## WHAT YOU SHOULD DO
Counting only lines that contain the string "cone", how many are there in the data? Say the number alone.

## EXTRACTED INFORMATION
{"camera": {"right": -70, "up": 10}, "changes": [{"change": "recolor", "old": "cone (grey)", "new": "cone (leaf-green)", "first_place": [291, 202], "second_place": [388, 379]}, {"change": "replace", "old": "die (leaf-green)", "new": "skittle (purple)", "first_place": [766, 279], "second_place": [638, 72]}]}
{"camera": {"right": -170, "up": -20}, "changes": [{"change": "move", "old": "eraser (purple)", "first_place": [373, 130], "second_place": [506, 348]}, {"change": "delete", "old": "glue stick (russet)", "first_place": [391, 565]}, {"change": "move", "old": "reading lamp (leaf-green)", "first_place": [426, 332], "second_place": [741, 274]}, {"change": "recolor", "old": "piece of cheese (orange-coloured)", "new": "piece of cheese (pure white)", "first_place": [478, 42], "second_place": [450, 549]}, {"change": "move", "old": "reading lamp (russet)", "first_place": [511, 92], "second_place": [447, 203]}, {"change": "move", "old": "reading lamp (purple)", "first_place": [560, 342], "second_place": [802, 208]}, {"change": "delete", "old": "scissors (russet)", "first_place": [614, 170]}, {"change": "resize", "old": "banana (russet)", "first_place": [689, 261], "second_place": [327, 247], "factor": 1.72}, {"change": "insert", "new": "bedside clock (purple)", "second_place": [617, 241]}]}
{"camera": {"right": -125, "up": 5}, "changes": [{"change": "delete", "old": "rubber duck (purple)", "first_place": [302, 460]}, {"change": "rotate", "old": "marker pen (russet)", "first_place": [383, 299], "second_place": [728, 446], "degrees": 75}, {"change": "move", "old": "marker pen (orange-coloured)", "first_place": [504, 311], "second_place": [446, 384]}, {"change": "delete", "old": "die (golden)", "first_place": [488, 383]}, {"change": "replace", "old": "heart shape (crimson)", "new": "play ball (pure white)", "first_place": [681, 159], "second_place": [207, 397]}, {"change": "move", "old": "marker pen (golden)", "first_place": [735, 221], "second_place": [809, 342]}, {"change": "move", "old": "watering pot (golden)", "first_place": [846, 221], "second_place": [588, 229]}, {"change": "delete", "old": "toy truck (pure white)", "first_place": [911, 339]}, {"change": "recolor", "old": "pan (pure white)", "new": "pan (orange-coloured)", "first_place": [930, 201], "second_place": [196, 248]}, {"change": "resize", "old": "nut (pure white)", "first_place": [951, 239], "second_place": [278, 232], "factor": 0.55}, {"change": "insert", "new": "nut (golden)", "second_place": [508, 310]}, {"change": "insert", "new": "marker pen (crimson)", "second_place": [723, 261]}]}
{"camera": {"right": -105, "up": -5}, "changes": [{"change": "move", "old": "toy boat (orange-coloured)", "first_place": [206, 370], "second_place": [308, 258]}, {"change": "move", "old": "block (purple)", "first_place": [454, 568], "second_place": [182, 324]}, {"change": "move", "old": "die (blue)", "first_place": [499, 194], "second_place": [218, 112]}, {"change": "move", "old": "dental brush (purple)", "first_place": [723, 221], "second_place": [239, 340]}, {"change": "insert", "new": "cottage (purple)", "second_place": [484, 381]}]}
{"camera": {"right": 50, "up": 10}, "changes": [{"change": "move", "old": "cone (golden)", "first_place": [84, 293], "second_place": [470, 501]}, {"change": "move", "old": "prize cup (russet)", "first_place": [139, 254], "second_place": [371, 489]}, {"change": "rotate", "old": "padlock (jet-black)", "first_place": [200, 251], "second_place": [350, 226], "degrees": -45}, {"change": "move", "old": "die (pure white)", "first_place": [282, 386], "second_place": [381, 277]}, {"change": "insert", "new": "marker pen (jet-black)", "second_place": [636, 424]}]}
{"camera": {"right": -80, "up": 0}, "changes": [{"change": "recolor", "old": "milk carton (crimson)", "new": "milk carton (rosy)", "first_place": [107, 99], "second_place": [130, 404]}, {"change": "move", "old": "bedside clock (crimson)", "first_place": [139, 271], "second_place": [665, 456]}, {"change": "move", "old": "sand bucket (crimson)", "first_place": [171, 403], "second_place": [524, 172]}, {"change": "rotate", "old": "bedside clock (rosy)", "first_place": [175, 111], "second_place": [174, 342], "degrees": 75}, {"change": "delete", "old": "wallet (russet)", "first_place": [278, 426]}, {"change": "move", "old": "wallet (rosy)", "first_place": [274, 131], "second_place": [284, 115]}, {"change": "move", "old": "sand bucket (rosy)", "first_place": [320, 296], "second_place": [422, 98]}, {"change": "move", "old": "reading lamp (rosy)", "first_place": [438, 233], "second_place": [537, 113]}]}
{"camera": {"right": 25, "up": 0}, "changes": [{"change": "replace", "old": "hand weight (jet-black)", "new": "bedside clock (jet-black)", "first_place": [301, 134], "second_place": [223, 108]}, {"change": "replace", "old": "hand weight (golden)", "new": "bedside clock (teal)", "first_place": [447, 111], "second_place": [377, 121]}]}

## EXERCISE OUTPUT
2